**TASK DIRECTIONS**
Set down, exactly as written, every line from the top of the records below to the line containing "pink slope J4:J5", both ends included, and no others.

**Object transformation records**
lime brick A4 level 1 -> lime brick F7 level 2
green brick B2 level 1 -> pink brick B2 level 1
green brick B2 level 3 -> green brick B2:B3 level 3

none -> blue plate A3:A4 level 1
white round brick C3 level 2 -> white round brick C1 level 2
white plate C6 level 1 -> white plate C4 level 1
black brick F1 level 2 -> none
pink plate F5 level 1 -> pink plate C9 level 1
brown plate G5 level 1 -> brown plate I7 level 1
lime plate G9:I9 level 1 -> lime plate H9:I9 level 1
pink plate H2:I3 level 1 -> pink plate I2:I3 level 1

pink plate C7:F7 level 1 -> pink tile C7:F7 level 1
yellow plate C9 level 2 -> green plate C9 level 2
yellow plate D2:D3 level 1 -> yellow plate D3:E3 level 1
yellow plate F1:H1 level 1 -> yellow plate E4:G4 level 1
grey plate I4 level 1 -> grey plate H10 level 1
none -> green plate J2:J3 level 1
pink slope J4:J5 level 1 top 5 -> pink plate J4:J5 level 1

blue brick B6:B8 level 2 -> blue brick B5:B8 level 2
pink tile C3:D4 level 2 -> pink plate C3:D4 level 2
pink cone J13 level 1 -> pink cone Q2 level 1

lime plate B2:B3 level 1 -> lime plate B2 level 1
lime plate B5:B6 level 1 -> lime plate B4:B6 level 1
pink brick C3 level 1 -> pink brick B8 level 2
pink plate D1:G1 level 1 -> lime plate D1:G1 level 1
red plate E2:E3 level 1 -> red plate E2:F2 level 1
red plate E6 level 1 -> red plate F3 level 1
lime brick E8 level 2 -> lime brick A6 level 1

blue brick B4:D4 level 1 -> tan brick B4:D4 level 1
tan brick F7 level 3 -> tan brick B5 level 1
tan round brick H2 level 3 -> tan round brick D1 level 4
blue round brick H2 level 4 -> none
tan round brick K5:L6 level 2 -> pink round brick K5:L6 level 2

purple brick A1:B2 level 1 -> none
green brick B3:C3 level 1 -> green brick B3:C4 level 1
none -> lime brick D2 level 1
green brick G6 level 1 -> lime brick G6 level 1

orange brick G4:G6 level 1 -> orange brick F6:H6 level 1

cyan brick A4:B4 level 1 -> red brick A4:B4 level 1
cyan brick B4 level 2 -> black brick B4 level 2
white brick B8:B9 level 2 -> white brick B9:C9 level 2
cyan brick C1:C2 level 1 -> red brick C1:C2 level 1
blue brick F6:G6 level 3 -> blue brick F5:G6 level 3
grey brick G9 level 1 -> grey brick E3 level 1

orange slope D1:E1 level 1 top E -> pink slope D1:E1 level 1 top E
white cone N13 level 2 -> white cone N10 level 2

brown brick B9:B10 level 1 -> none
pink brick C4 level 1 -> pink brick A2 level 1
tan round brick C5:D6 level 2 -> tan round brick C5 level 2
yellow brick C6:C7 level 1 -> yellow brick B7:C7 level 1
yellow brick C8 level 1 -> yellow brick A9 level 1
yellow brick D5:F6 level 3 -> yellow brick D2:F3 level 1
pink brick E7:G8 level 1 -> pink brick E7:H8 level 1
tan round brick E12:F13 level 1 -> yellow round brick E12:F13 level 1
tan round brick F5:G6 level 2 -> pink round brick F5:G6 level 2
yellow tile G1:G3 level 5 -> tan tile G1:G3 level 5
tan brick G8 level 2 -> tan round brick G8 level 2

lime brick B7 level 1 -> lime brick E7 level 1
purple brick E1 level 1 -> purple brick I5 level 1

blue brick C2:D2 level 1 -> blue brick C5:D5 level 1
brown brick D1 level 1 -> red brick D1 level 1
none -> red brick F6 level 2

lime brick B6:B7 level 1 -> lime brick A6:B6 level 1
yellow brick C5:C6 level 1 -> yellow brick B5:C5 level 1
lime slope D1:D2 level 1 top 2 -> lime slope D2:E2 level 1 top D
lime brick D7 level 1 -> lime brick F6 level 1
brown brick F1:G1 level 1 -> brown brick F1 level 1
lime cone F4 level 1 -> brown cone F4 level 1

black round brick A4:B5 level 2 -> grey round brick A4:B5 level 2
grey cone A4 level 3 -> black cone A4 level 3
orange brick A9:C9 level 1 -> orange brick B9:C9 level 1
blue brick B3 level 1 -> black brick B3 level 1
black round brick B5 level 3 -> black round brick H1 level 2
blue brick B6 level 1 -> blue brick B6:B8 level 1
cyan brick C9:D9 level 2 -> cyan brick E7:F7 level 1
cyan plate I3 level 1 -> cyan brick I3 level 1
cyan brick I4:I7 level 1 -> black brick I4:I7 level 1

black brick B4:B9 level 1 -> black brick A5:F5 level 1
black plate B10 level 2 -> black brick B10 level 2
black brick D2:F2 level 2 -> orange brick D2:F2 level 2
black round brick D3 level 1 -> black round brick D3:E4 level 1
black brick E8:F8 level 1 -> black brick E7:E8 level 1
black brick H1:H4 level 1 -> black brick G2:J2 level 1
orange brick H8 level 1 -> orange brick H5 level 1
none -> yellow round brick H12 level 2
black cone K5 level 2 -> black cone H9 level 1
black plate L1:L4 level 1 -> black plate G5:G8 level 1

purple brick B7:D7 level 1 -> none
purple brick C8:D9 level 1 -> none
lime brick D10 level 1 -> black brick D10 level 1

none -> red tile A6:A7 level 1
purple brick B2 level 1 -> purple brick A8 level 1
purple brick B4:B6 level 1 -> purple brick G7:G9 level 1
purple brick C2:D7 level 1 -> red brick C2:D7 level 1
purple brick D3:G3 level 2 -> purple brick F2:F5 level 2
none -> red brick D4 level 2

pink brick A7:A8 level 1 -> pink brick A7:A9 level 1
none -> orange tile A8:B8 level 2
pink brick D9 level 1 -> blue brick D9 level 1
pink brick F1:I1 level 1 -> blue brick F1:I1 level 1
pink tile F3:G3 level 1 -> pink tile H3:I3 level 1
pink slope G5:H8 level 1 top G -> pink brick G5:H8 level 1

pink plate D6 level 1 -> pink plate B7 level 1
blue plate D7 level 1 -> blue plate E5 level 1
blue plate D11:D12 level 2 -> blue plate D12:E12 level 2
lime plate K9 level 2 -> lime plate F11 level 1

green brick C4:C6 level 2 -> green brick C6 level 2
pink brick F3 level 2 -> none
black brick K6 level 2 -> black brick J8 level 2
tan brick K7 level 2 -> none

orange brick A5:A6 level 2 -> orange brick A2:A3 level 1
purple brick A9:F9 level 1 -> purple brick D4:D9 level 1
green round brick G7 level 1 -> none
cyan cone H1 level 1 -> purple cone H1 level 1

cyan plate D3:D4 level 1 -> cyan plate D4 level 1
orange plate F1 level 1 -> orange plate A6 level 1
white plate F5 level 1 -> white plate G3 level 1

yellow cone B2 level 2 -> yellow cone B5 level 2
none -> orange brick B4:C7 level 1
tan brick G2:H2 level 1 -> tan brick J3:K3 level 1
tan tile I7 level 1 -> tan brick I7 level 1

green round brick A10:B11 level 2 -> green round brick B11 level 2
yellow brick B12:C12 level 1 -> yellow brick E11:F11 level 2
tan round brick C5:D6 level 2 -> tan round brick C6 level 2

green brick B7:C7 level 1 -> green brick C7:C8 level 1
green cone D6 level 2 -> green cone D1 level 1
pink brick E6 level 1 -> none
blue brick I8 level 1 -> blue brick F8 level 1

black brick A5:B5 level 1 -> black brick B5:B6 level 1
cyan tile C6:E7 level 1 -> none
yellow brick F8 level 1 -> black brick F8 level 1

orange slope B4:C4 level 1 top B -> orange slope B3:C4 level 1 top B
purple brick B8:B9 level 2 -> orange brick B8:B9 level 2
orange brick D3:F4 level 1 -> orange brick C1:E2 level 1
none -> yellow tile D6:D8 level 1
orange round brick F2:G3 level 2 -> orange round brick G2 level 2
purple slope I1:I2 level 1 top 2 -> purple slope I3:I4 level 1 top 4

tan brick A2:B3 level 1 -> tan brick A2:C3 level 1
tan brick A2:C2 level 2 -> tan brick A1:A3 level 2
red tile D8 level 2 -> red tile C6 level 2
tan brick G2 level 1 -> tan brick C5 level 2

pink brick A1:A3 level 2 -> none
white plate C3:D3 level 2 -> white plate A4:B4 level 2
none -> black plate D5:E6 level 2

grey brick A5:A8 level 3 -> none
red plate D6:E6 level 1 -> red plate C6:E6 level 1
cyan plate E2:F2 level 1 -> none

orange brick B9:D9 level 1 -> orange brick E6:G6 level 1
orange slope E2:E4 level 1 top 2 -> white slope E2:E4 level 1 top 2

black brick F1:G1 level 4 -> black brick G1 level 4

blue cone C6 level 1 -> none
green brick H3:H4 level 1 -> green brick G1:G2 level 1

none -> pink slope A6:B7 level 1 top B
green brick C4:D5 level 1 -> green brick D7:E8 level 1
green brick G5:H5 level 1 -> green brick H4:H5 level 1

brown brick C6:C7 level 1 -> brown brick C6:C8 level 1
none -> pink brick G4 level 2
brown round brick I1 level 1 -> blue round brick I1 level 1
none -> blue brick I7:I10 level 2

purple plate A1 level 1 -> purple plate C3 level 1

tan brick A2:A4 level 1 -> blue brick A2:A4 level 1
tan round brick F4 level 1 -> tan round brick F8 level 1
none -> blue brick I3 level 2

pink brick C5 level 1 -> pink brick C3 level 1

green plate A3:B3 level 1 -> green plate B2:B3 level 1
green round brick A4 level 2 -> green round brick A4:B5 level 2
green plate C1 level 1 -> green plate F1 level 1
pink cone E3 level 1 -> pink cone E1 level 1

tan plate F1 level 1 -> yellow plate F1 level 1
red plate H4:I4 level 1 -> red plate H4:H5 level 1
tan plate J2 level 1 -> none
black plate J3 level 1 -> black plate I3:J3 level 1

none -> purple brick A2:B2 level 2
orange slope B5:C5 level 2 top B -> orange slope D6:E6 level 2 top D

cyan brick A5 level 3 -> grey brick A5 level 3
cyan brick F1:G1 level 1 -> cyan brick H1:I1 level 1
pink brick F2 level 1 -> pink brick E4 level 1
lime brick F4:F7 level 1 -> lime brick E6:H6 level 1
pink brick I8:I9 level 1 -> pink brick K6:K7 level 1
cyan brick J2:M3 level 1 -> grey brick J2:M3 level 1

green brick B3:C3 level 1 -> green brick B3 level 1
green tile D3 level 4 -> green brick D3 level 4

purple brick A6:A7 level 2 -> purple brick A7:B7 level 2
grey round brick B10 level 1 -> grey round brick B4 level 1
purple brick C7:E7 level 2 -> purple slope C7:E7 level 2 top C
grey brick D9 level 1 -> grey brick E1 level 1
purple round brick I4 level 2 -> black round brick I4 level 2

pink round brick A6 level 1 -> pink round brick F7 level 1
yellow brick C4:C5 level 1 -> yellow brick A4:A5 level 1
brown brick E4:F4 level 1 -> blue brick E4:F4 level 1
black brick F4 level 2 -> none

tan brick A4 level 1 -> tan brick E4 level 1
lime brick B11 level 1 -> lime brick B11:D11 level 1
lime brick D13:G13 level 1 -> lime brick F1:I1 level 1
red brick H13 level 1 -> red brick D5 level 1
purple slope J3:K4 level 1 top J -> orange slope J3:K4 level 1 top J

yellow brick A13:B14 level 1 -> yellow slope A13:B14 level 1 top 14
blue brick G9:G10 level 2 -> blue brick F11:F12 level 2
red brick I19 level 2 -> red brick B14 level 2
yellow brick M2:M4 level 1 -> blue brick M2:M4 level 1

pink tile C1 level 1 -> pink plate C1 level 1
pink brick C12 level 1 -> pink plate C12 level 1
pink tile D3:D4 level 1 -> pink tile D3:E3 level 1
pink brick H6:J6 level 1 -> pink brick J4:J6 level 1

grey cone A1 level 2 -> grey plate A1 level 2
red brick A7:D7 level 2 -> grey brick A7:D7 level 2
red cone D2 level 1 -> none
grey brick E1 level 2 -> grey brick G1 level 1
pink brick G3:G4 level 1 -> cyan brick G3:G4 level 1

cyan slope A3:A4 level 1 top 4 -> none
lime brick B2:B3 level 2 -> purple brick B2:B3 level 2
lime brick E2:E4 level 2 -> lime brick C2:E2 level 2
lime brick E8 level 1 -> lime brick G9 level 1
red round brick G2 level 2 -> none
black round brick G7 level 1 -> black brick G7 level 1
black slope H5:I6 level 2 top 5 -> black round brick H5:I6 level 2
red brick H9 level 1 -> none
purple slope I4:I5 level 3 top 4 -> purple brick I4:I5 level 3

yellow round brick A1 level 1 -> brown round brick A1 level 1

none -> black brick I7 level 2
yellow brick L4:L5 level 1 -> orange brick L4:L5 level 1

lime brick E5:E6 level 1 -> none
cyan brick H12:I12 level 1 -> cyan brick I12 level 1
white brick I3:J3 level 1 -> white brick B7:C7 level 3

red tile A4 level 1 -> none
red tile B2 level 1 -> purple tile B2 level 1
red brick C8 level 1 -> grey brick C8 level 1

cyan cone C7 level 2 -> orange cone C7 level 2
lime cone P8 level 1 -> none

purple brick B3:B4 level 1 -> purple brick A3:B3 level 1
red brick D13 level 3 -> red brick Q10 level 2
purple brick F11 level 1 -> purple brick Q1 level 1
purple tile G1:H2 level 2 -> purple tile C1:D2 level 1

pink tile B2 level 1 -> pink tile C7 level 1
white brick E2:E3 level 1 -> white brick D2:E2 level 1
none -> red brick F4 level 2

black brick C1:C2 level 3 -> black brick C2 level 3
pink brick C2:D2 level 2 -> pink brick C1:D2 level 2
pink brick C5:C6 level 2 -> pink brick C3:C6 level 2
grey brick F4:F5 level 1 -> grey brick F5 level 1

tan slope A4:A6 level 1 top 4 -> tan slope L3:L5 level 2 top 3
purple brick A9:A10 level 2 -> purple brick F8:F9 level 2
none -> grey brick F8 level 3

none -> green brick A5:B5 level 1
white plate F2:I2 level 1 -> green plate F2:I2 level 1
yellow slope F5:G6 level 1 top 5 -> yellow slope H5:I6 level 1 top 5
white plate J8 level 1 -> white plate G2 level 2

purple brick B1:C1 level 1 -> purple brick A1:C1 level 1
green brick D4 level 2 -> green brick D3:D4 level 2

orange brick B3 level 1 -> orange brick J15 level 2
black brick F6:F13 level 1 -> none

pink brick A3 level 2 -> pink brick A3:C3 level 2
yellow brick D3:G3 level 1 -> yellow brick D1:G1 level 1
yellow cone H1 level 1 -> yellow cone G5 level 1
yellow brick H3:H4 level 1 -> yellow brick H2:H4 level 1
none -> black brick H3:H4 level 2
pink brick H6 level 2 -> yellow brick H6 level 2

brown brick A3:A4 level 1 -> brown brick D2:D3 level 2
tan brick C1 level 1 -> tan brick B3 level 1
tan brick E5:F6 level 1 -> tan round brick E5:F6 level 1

**ANSWER BOX**
lime brick A4 level 1 -> lime brick F7 level 2
green brick B2 level 1 -> pink brick B2 level 1
green brick B2 level 3 -> green brick B2:B3 level 3

none -> blue plate A3:A4 level 1
white round brick C3 level 2 -> white round brick C1 level 2
white plate C6 level 1 -> white plate C4 level 1
black brick F1 level 2 -> none
pink plate F5 level 1 -> pink plate C9 level 1
brown plate G5 level 1 -> brown plate I7 level 1
lime plate G9:I9 level 1 -> lime plate H9:I9 level 1
pink plate H2:I3 level 1 -> pink plate I2:I3 level 1

pink plate C7:F7 level 1 -> pink tile C7:F7 level 1
yellow plate C9 level 2 -> green plate C9 level 2
yellow plate D2:D3 level 1 -> yellow plate D3:E3 level 1
yellow plate F1:H1 level 1 -> yellow plate E4:G4 level 1
grey plate I4 level 1 -> grey plate H10 level 1
none -> green plate J2:J3 level 1
pink slope J4:J5 level 1 top 5 -> pink plate J4:J5 level 1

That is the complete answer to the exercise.